» SET TASK
Could you copy every line of the listing below word for word, leaving out the pictures?

» SUPPLIED MATERIAL
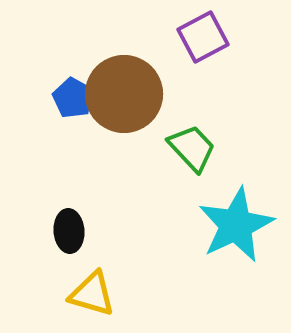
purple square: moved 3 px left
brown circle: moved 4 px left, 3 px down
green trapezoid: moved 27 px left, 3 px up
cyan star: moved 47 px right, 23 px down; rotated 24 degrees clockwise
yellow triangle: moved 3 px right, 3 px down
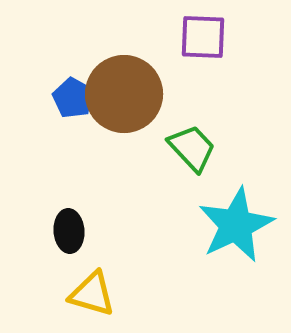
purple square: rotated 30 degrees clockwise
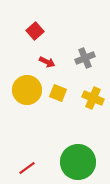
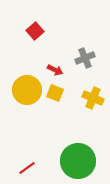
red arrow: moved 8 px right, 8 px down
yellow square: moved 3 px left
green circle: moved 1 px up
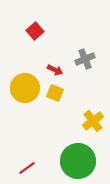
gray cross: moved 1 px down
yellow circle: moved 2 px left, 2 px up
yellow cross: moved 23 px down; rotated 30 degrees clockwise
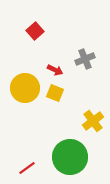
green circle: moved 8 px left, 4 px up
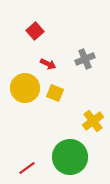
red arrow: moved 7 px left, 6 px up
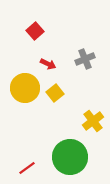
yellow square: rotated 30 degrees clockwise
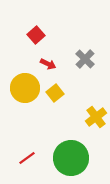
red square: moved 1 px right, 4 px down
gray cross: rotated 24 degrees counterclockwise
yellow cross: moved 3 px right, 4 px up
green circle: moved 1 px right, 1 px down
red line: moved 10 px up
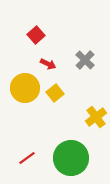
gray cross: moved 1 px down
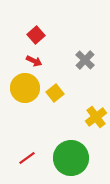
red arrow: moved 14 px left, 3 px up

» WRITTEN ANSWER
purple square: moved 3 px left
brown circle: moved 4 px left, 3 px down
green trapezoid: moved 27 px left, 3 px up
cyan star: moved 47 px right, 23 px down; rotated 24 degrees clockwise
yellow triangle: moved 3 px right, 3 px down
purple square: rotated 30 degrees clockwise
red arrow: moved 8 px right, 8 px down
yellow square: moved 3 px left
green circle: moved 1 px up
gray cross: moved 1 px down
yellow circle: moved 2 px left, 2 px up
yellow cross: moved 23 px down; rotated 30 degrees clockwise
green circle: moved 8 px left, 4 px up
red arrow: moved 7 px left, 6 px up
yellow square: rotated 30 degrees clockwise
red square: moved 1 px right, 4 px down
gray cross: rotated 24 degrees counterclockwise
yellow cross: moved 3 px right, 4 px up
green circle: moved 1 px right, 1 px down
red line: moved 10 px up
gray cross: moved 1 px down
red arrow: moved 14 px left, 3 px up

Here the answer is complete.